INSTRUCTION => Please return every text line from the rows below word for word, covering all of them and leaving the pictures out.

◆ ◆ ◆ ◆ ◆

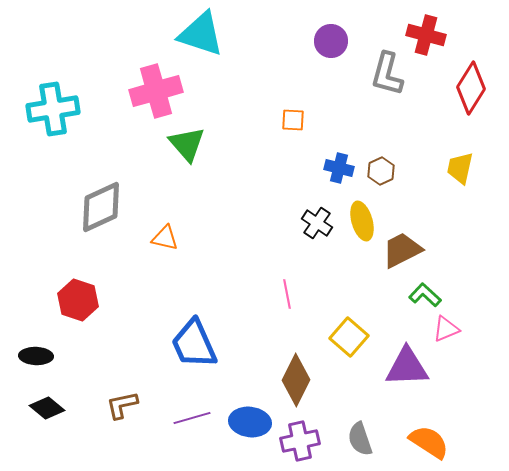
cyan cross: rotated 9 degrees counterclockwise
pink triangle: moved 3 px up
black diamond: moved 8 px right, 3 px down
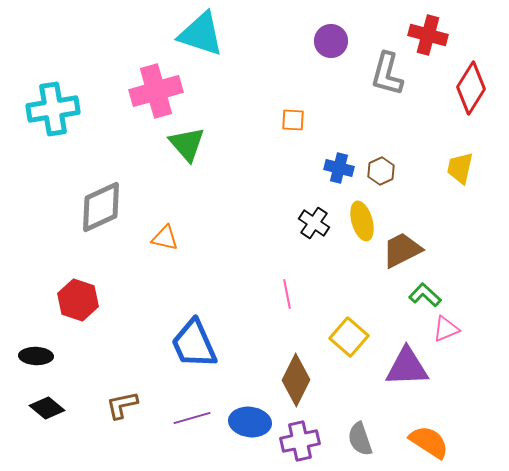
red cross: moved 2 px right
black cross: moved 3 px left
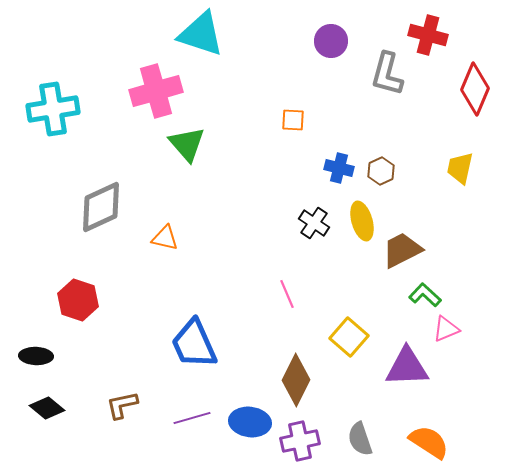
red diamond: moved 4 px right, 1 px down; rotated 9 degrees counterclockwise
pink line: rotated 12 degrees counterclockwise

◆ ◆ ◆ ◆ ◆

FINISHED EXERCISE =>
cyan cross: rotated 9 degrees counterclockwise
pink triangle: moved 3 px up
black diamond: moved 8 px right, 3 px down
red cross: moved 2 px right
black cross: moved 3 px left
red diamond: moved 4 px right, 1 px down; rotated 9 degrees counterclockwise
pink line: rotated 12 degrees counterclockwise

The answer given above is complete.